[Data drawn from a collection]
>>>>
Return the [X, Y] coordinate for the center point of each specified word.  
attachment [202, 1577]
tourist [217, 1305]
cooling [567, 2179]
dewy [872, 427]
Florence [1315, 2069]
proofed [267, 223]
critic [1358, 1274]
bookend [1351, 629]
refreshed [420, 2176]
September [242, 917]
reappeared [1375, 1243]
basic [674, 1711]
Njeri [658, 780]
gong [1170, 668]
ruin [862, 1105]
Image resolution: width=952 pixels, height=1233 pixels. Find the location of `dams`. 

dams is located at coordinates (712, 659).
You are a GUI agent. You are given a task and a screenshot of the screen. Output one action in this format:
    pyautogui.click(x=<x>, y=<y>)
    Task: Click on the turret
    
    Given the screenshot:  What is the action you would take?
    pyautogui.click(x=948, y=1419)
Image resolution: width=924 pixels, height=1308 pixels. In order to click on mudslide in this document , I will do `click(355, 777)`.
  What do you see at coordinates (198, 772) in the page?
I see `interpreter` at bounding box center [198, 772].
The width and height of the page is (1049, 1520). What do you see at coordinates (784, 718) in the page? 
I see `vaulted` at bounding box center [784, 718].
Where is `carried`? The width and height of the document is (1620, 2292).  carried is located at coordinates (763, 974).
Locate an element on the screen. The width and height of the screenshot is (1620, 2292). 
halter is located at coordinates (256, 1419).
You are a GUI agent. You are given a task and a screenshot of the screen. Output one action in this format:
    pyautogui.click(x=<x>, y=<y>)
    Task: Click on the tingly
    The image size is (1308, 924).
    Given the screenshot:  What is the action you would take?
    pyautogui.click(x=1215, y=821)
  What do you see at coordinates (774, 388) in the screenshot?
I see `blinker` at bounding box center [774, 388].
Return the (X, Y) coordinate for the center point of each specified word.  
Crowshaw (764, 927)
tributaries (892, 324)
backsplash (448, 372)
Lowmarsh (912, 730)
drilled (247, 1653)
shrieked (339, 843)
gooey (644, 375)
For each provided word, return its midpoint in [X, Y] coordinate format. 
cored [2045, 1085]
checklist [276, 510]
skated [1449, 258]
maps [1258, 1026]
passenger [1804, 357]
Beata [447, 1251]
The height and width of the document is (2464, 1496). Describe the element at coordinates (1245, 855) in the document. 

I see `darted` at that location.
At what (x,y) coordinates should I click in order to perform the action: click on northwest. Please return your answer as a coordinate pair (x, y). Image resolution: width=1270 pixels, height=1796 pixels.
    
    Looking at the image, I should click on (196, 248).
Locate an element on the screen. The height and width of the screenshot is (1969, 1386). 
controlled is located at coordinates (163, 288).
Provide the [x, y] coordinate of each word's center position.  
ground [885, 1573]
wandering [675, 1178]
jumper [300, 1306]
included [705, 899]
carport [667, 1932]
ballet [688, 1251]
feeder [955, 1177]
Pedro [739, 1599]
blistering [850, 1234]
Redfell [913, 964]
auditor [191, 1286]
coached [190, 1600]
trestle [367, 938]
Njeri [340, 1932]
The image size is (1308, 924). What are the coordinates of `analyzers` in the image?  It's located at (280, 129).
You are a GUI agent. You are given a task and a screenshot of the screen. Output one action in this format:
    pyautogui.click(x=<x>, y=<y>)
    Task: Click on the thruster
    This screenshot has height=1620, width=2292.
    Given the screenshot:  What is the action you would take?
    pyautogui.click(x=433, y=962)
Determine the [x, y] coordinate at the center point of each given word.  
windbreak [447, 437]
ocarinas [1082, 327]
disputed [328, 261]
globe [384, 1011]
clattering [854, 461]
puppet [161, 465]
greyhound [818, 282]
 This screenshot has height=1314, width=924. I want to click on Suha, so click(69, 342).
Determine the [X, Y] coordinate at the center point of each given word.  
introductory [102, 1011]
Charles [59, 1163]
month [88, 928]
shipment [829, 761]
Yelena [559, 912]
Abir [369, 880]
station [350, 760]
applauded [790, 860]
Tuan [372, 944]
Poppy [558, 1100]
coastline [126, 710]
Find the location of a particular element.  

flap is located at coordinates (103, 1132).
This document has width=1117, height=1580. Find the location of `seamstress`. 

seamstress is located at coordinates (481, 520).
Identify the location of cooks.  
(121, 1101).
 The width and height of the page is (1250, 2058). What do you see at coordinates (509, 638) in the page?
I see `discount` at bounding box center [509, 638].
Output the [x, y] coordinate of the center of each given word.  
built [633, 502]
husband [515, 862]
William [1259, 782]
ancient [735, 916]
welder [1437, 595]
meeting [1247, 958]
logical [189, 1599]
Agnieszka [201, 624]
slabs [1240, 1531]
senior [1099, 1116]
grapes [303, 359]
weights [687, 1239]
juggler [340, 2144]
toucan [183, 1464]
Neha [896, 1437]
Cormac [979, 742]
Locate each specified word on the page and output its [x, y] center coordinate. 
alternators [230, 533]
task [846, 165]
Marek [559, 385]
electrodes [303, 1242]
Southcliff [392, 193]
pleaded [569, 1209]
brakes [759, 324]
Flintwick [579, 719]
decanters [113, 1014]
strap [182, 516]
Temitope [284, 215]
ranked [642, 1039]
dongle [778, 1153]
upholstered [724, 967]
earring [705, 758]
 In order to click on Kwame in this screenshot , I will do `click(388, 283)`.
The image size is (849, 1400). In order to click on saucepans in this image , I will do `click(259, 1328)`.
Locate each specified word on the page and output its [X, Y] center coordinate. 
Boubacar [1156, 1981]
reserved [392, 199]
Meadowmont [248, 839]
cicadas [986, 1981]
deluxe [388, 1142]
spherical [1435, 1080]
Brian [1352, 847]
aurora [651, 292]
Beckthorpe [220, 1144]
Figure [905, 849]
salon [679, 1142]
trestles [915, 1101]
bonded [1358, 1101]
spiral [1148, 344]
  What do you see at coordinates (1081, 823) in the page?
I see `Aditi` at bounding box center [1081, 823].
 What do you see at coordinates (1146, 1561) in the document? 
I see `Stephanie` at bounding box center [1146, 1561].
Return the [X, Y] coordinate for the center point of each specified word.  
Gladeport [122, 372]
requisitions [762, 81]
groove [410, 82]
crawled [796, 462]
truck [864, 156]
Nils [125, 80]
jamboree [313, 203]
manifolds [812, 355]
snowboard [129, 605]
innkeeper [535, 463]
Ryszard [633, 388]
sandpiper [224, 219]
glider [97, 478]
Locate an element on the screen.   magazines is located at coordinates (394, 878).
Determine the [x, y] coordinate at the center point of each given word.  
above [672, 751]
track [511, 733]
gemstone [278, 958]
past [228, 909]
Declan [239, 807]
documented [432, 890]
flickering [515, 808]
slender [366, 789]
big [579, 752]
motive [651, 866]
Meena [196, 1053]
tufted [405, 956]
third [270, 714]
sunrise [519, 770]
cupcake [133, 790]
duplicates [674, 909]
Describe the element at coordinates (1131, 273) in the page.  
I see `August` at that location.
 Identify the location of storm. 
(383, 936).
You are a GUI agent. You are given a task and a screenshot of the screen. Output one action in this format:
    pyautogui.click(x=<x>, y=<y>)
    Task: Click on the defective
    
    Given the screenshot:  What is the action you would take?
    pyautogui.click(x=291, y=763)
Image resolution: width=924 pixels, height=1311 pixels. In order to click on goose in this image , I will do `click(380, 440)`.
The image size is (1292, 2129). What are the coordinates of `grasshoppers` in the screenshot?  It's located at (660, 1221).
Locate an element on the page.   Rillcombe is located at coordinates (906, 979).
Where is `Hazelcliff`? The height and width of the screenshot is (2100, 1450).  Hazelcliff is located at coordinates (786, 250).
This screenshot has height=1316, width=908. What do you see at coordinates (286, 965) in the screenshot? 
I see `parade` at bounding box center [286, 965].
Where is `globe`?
<<<<
Convert all of the items above into a numbered list, leaving out any blank lines.

> **FINISHED TASK**:
1. Return the [X, Y] coordinate for the center point of each specified word.  
2. attachment [202, 1577]
3. tourist [217, 1305]
4. cooling [567, 2179]
5. dewy [872, 427]
6. Florence [1315, 2069]
7. proofed [267, 223]
8. critic [1358, 1274]
9. bookend [1351, 629]
10. refreshed [420, 2176]
11. September [242, 917]
12. reappeared [1375, 1243]
13. basic [674, 1711]
14. Njeri [658, 780]
15. gong [1170, 668]
16. ruin [862, 1105]
17. Image resolution: width=952 pixels, height=1233 pixels. Find the location of `dams`. 
18. dams is located at coordinates (712, 659).
19. You are a GUI agent. You are given a task and a screenshot of the screen. Output one action in this format:
20.     pyautogui.click(x=<x>, y=<y>)
21.     Task: Click on the turret
22.     Given the screenshot:  What is the action you would take?
23.     pyautogui.click(x=948, y=1419)
24. Image resolution: width=924 pixels, height=1308 pixels. In order to click on mudslide in this document , I will do `click(355, 777)`.
25.   What do you see at coordinates (198, 772) in the page?
26. I see `interpreter` at bounding box center [198, 772].
27. The width and height of the page is (1049, 1520). What do you see at coordinates (784, 718) in the page? 
28. I see `vaulted` at bounding box center [784, 718].
29. Where is `carried`? The width and height of the document is (1620, 2292).  carried is located at coordinates (763, 974).
30. Locate an element on the screen. The width and height of the screenshot is (1620, 2292). 
31. halter is located at coordinates (256, 1419).
32. You are a GUI agent. You are given a task and a screenshot of the screen. Output one action in this format:
33.     pyautogui.click(x=<x>, y=<y>)
34.     Task: Click on the tingly
35.     The image size is (1308, 924).
36.     Given the screenshot:  What is the action you would take?
37.     pyautogui.click(x=1215, y=821)
38.   What do you see at coordinates (774, 388) in the screenshot?
39. I see `blinker` at bounding box center [774, 388].
40. Return the (X, Y) coordinate for the center point of each specified word.  
41. Crowshaw (764, 927)
42. tributaries (892, 324)
43. backsplash (448, 372)
44. Lowmarsh (912, 730)
45. drilled (247, 1653)
46. shrieked (339, 843)
47. gooey (644, 375)
48. For each provided word, return its midpoint in [X, Y] coordinate format. 
49. cored [2045, 1085]
50. checklist [276, 510]
51. skated [1449, 258]
52. maps [1258, 1026]
53. passenger [1804, 357]
54. Beata [447, 1251]
55. The height and width of the document is (2464, 1496). Describe the element at coordinates (1245, 855) in the document. 
56. I see `darted` at that location.
57. At what (x,y) coordinates should I click in order to perform the action: click on northwest. Please return your answer as a coordinate pair (x, y). Image resolution: width=1270 pixels, height=1796 pixels.
58.     Looking at the image, I should click on (196, 248).
59. Locate an element on the screen. The height and width of the screenshot is (1969, 1386). 
60. controlled is located at coordinates (163, 288).
61. Provide the [x, y] coordinate of each word's center position.  
62. ground [885, 1573]
63. wandering [675, 1178]
64. jumper [300, 1306]
65. included [705, 899]
66. carport [667, 1932]
67. ballet [688, 1251]
68. feeder [955, 1177]
69. Pedro [739, 1599]
70. blistering [850, 1234]
71. Redfell [913, 964]
72. auditor [191, 1286]
73. coached [190, 1600]
74. trestle [367, 938]
75. Njeri [340, 1932]
76. The image size is (1308, 924). What are the coordinates of `analyzers` in the image?  It's located at (280, 129).
77. You are a GUI agent. You are given a task and a screenshot of the screen. Output one action in this format:
78.     pyautogui.click(x=<x>, y=<y>)
79.     Task: Click on the thruster
80.     This screenshot has height=1620, width=2292.
81.     Given the screenshot:  What is the action you would take?
82.     pyautogui.click(x=433, y=962)
83. Determine the [x, y] coordinate at the center point of each given word.  
84. windbreak [447, 437]
85. ocarinas [1082, 327]
86. disputed [328, 261]
87. globe [384, 1011]
88. clattering [854, 461]
89. puppet [161, 465]
90. greyhound [818, 282]
91.  This screenshot has height=1314, width=924. I want to click on Suha, so click(69, 342).
92. Determine the [X, Y] coordinate at the center point of each given word.  
93. introductory [102, 1011]
94. Charles [59, 1163]
95. month [88, 928]
96. shipment [829, 761]
97. Yelena [559, 912]
98. Abir [369, 880]
99. station [350, 760]
100. applauded [790, 860]
101. Tuan [372, 944]
102. Poppy [558, 1100]
103. coastline [126, 710]
104. Find the location of a particular element.  
105. flap is located at coordinates (103, 1132).
106. This document has width=1117, height=1580. Find the location of `seamstress`. 
107. seamstress is located at coordinates (481, 520).
108. Identify the location of cooks.  
109. (121, 1101).
110.  The width and height of the page is (1250, 2058). What do you see at coordinates (509, 638) in the page?
111. I see `discount` at bounding box center [509, 638].
112. Output the [x, y] coordinate of the center of each given word.  
113. built [633, 502]
114. husband [515, 862]
115. William [1259, 782]
116. ancient [735, 916]
117. welder [1437, 595]
118. meeting [1247, 958]
119. logical [189, 1599]
120. Agnieszka [201, 624]
121. slabs [1240, 1531]
122. senior [1099, 1116]
123. grapes [303, 359]
124. weights [687, 1239]
125. juggler [340, 2144]
126. toucan [183, 1464]
127. Neha [896, 1437]
128. Cormac [979, 742]
129. Locate each specified word on the page and output its [x, y] center coordinate. 
130. alternators [230, 533]
131. task [846, 165]
132. Marek [559, 385]
133. electrodes [303, 1242]
134. Southcliff [392, 193]
135. pleaded [569, 1209]
136. brakes [759, 324]
137. Flintwick [579, 719]
138. decanters [113, 1014]
139. strap [182, 516]
140. Temitope [284, 215]
141. ranked [642, 1039]
142. dongle [778, 1153]
143. upholstered [724, 967]
144. earring [705, 758]
145.  In order to click on Kwame in this screenshot , I will do `click(388, 283)`.
146. The image size is (849, 1400). In order to click on saucepans in this image , I will do `click(259, 1328)`.
147. Locate each specified word on the page and output its [X, Y] center coordinate. 
148. Boubacar [1156, 1981]
149. reserved [392, 199]
150. Meadowmont [248, 839]
151. cicadas [986, 1981]
152. deluxe [388, 1142]
153. spherical [1435, 1080]
154. Brian [1352, 847]
155. aurora [651, 292]
156. Beckthorpe [220, 1144]
157. Figure [905, 849]
158. salon [679, 1142]
159. trestles [915, 1101]
160. bonded [1358, 1101]
161. spiral [1148, 344]
162.   What do you see at coordinates (1081, 823) in the page?
163. I see `Aditi` at bounding box center [1081, 823].
164.  What do you see at coordinates (1146, 1561) in the document? 
165. I see `Stephanie` at bounding box center [1146, 1561].
166. Return the [X, Y] coordinate for the center point of each specified word.  
167. Gladeport [122, 372]
168. requisitions [762, 81]
169. groove [410, 82]
170. crawled [796, 462]
171. truck [864, 156]
172. Nils [125, 80]
173. jamboree [313, 203]
174. manifolds [812, 355]
175. snowboard [129, 605]
176. innkeeper [535, 463]
177. Ryszard [633, 388]
178. sandpiper [224, 219]
179. glider [97, 478]
180. Locate an element on the screen.   magazines is located at coordinates (394, 878).
181. Determine the [x, y] coordinate at the center point of each given word.  
182. above [672, 751]
183. track [511, 733]
184. gemstone [278, 958]
185. past [228, 909]
186. Declan [239, 807]
187. documented [432, 890]
188. flickering [515, 808]
189. slender [366, 789]
190. big [579, 752]
191. motive [651, 866]
192. Meena [196, 1053]
193. tufted [405, 956]
194. third [270, 714]
195. sunrise [519, 770]
196. cupcake [133, 790]
197. duplicates [674, 909]
198. Describe the element at coordinates (1131, 273) in the page.  
199. I see `August` at that location.
200.  Identify the location of storm. 
201. (383, 936).
202. You are a GUI agent. You are given a task and a screenshot of the screen. Output one action in this format:
203.     pyautogui.click(x=<x>, y=<y>)
204.     Task: Click on the defective
205.     Given the screenshot:  What is the action you would take?
206.     pyautogui.click(x=291, y=763)
207. Image resolution: width=924 pixels, height=1311 pixels. In order to click on goose in this image , I will do `click(380, 440)`.
208. The image size is (1292, 2129). What are the coordinates of `grasshoppers` in the screenshot?  It's located at (660, 1221).
209. Locate an element on the page.   Rillcombe is located at coordinates (906, 979).
210. Where is `Hazelcliff`? The height and width of the screenshot is (2100, 1450).  Hazelcliff is located at coordinates (786, 250).
211. This screenshot has height=1316, width=908. What do you see at coordinates (286, 965) in the screenshot? 
212. I see `parade` at bounding box center [286, 965].
213. Where is `globe`?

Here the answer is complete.